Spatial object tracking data
- Opening Delimiter -

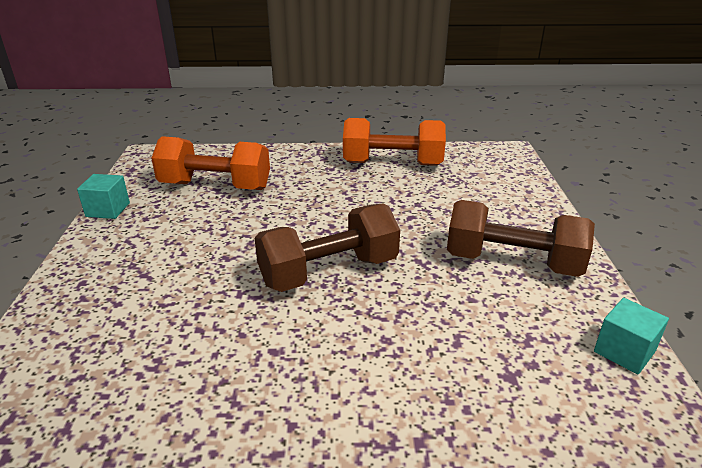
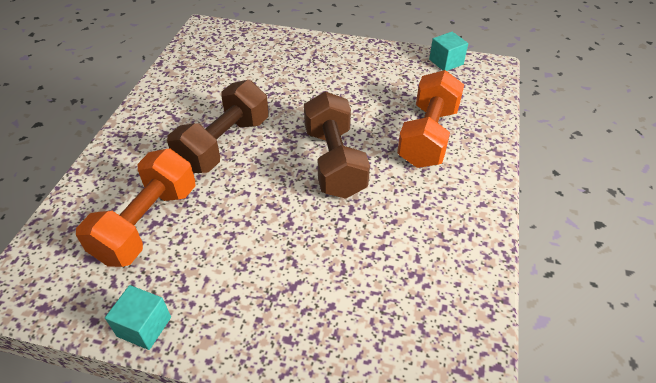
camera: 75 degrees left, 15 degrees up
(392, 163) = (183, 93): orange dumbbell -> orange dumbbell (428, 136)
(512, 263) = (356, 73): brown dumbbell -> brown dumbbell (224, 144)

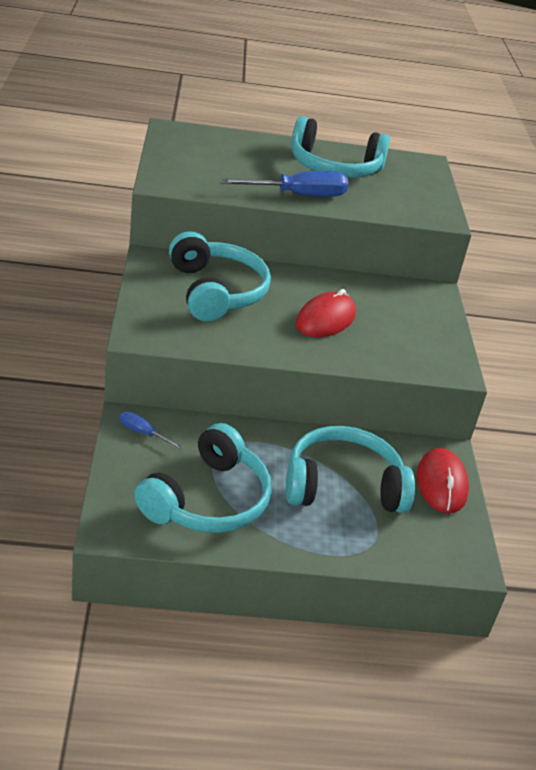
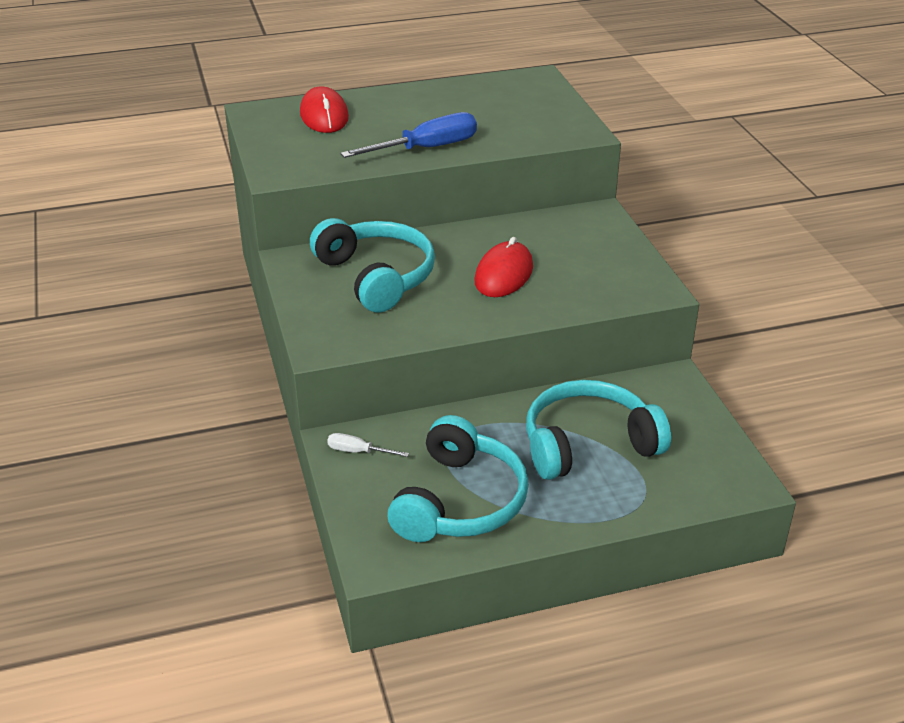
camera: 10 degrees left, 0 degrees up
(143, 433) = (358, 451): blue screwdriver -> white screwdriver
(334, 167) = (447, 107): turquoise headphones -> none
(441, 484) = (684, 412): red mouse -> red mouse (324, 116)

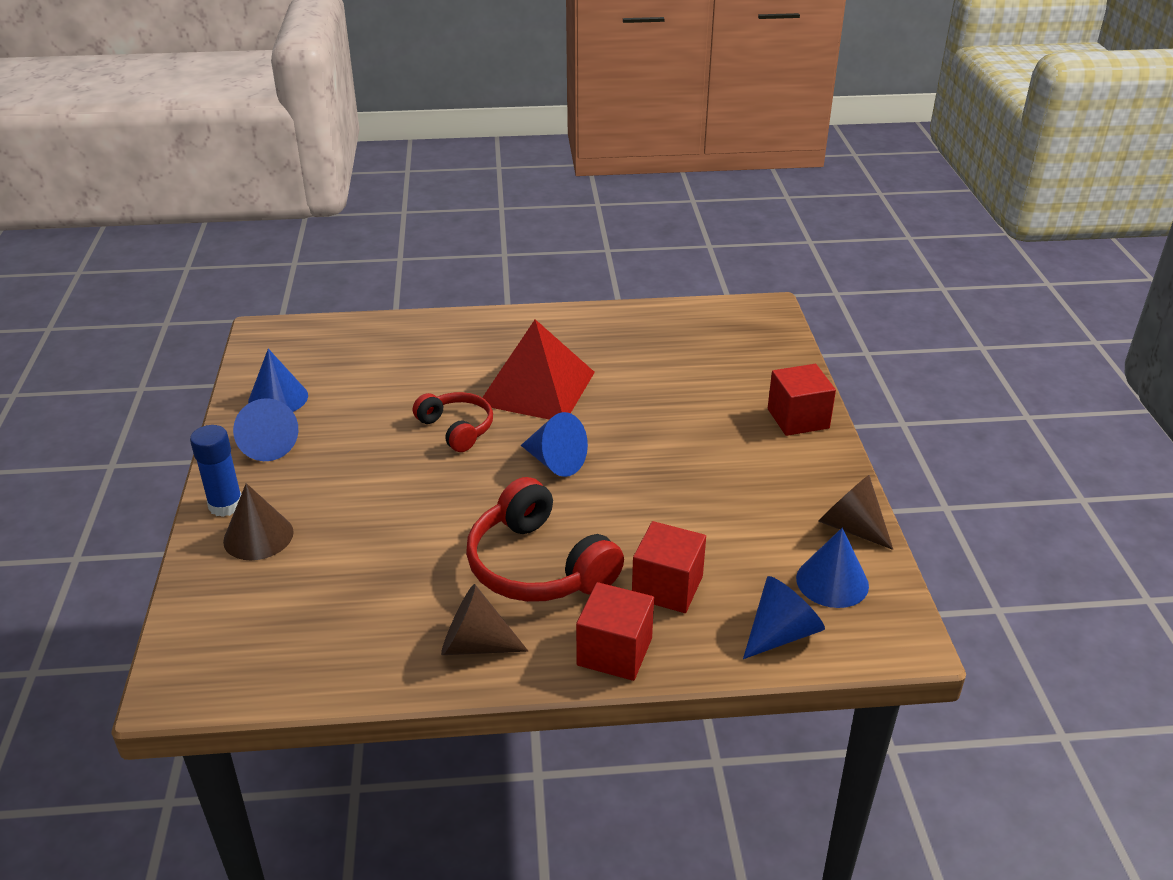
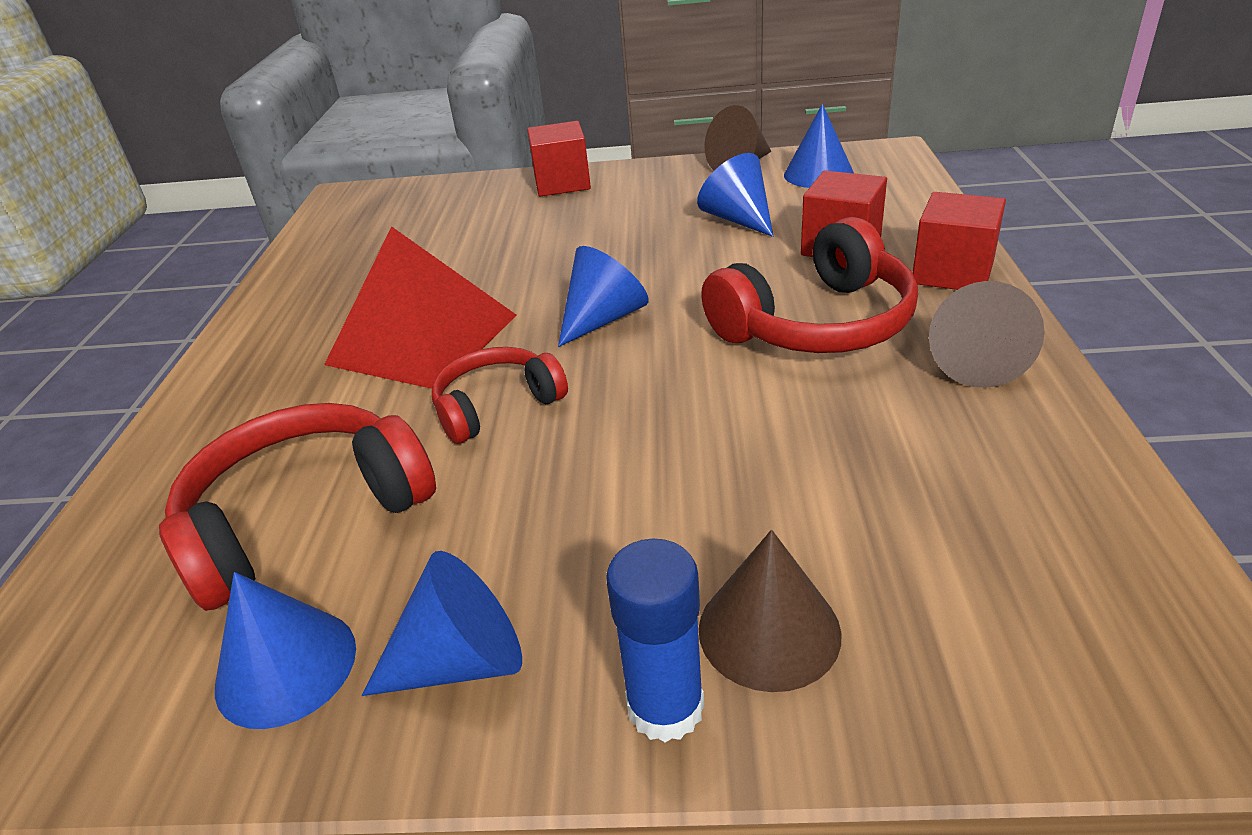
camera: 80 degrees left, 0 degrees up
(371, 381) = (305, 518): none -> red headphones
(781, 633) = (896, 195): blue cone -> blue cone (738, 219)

- Closing Delimiter -

- What to work on
This exercise calls for a verbatim output of the entries, pictures omitted.

- Completed exercise
camera: 75 degrees left, 15 degrees up
(392, 163) = (183, 93): orange dumbbell -> orange dumbbell (428, 136)
(512, 263) = (356, 73): brown dumbbell -> brown dumbbell (224, 144)

camera: 10 degrees left, 0 degrees up
(143, 433) = (358, 451): blue screwdriver -> white screwdriver
(334, 167) = (447, 107): turquoise headphones -> none
(441, 484) = (684, 412): red mouse -> red mouse (324, 116)

camera: 80 degrees left, 0 degrees up
(371, 381) = (305, 518): none -> red headphones
(781, 633) = (896, 195): blue cone -> blue cone (738, 219)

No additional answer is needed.